The stretch from the line with "black 2x3 tile" through the line with "lime 1x1 plate" in the records below: write it out exactly, and nothing else.

[Stored data entries]
···

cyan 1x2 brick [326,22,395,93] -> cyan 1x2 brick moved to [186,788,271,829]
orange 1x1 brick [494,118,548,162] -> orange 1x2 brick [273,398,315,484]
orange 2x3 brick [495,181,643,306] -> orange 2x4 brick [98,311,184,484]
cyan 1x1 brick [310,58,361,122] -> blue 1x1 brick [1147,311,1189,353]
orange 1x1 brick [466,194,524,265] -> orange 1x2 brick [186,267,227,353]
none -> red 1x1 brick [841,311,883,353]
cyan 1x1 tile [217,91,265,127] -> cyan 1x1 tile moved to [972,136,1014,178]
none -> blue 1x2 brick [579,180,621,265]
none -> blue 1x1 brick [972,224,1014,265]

···

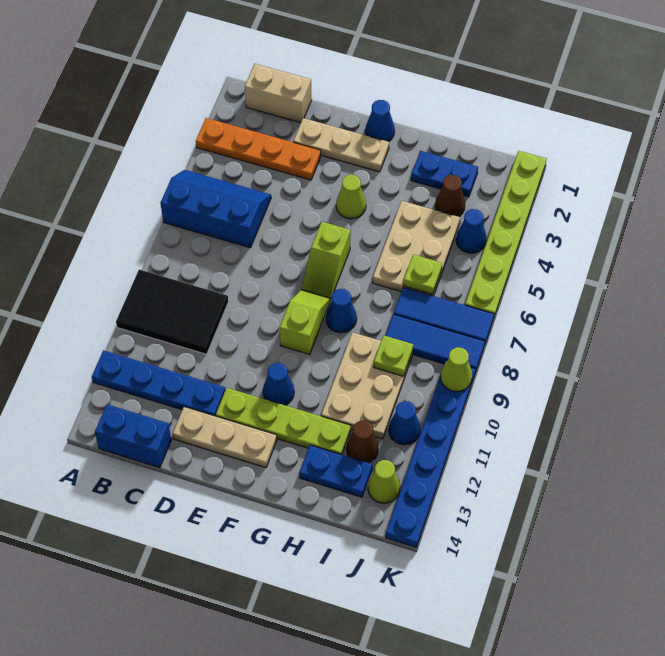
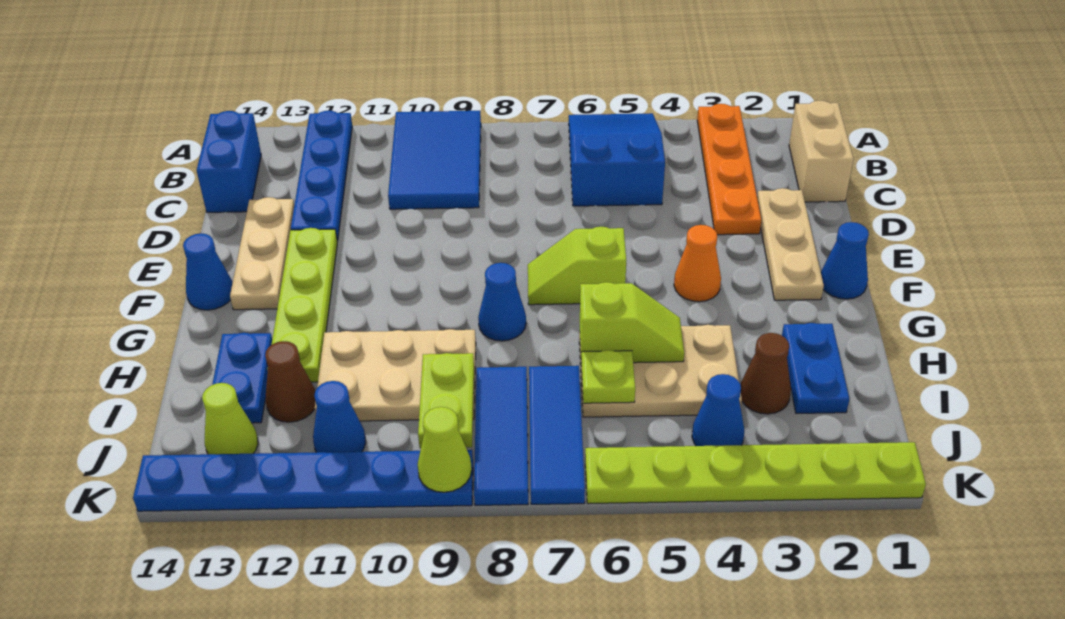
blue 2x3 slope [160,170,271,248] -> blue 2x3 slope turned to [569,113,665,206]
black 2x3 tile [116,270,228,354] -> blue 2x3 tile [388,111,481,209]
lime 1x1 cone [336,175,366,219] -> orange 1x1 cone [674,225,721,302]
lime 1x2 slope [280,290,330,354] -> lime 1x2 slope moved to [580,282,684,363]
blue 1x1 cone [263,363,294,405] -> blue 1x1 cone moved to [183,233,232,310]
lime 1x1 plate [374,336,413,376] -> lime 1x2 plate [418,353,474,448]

···

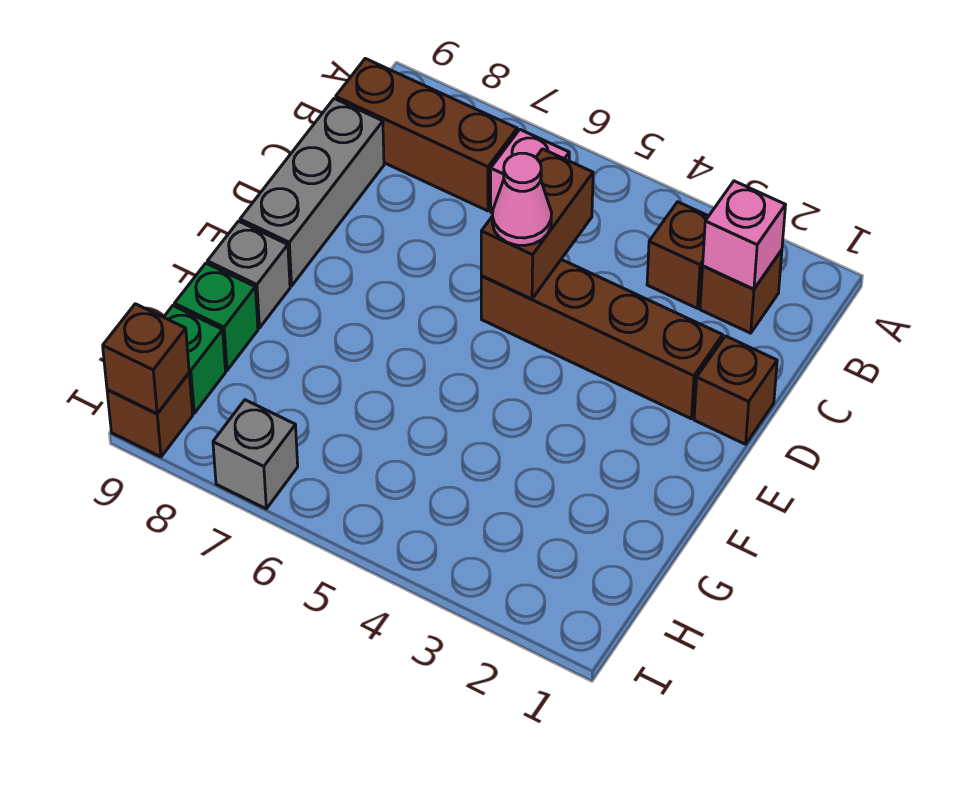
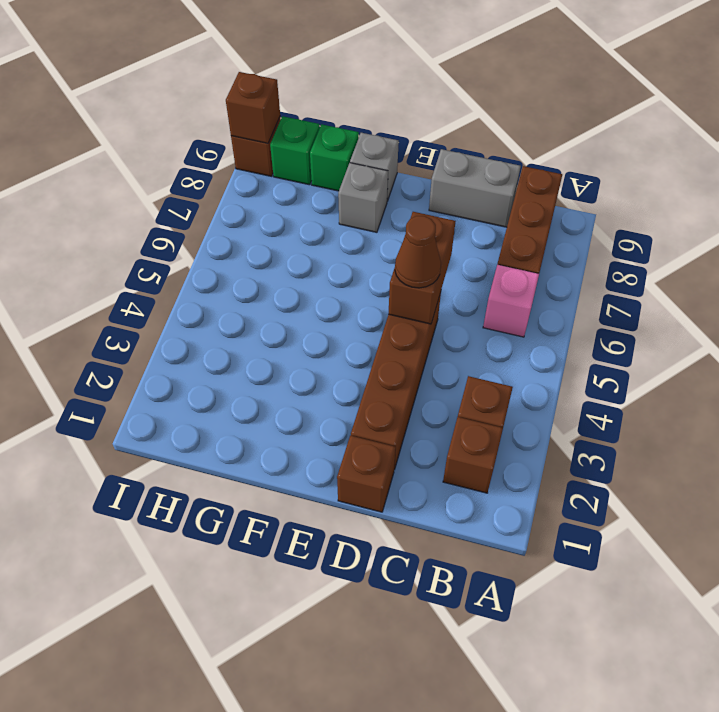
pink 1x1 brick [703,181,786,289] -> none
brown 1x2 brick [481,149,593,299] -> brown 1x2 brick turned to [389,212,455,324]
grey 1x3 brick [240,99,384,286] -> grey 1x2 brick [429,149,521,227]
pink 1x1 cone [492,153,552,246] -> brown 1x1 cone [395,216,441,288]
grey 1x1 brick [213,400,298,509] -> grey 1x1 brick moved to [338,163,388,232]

···

Solution to this exercise:
black 2x3 tile [116,270,228,354] -> blue 2x3 tile [388,111,481,209]
lime 1x1 cone [336,175,366,219] -> orange 1x1 cone [674,225,721,302]
lime 1x2 slope [280,290,330,354] -> lime 1x2 slope moved to [580,282,684,363]
blue 1x1 cone [263,363,294,405] -> blue 1x1 cone moved to [183,233,232,310]
lime 1x1 plate [374,336,413,376] -> lime 1x2 plate [418,353,474,448]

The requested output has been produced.